Satellite images with object points
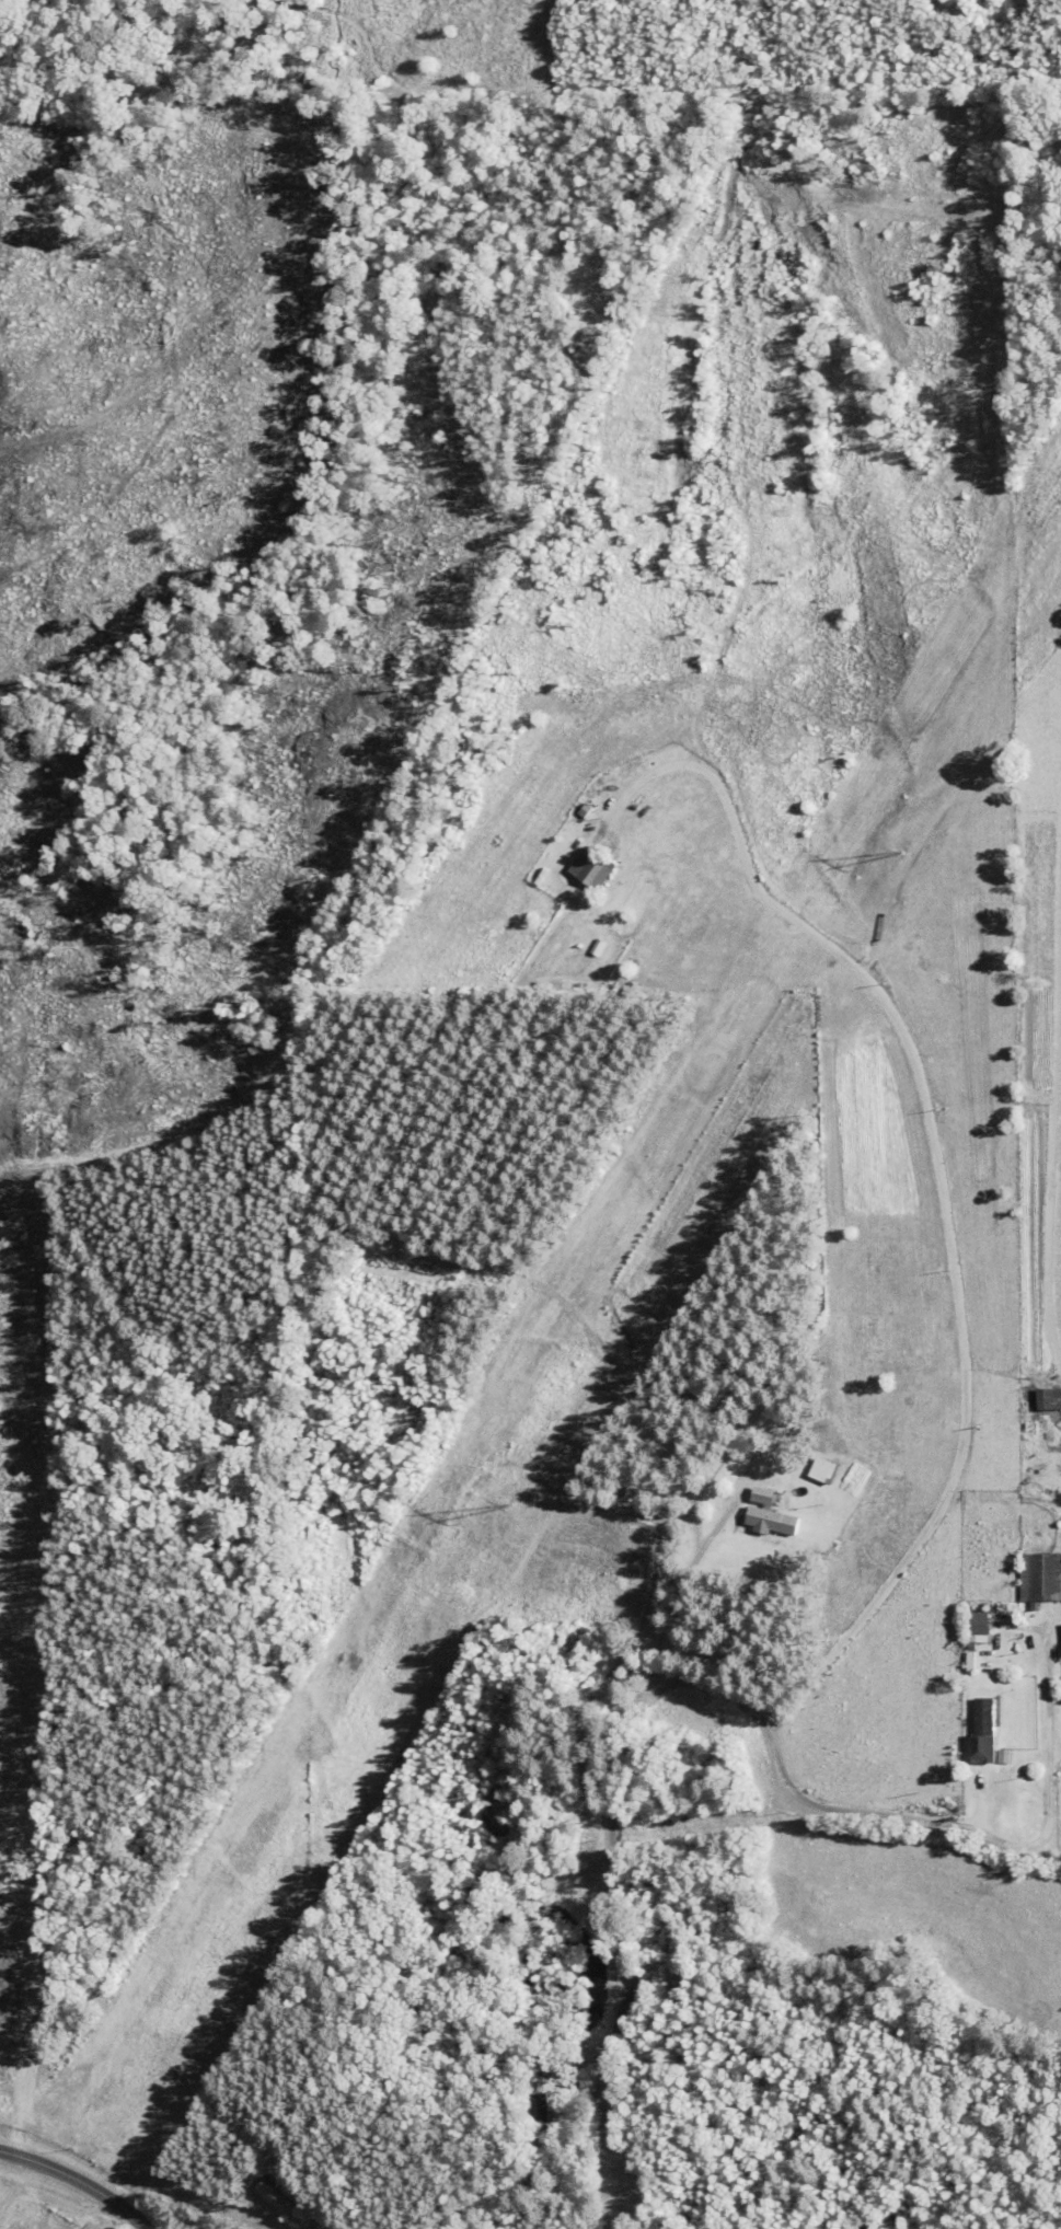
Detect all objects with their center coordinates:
power tower: (905, 851)
building: (593, 868)
raceway: (1059, 1269)
building: (1050, 1399)
building: (825, 1470)
power tower: (511, 1503)
building: (771, 1514)
building: (1041, 1575)
road: (685, 1585)
building: (978, 1626)
road: (679, 1680)
building: (984, 1733)
road: (78, 2180)
building: (278, 2202)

### Instruction
In case the records contain pictures, keep those out and repeat the rest exactly.

### Response to this task
Detect all objects with their center coordinates:
power tower: (905, 851)
building: (593, 868)
raceway: (1059, 1269)
building: (1050, 1399)
building: (825, 1470)
power tower: (511, 1503)
building: (771, 1514)
building: (1041, 1575)
road: (685, 1585)
building: (978, 1626)
road: (679, 1680)
building: (984, 1733)
road: (78, 2180)
building: (278, 2202)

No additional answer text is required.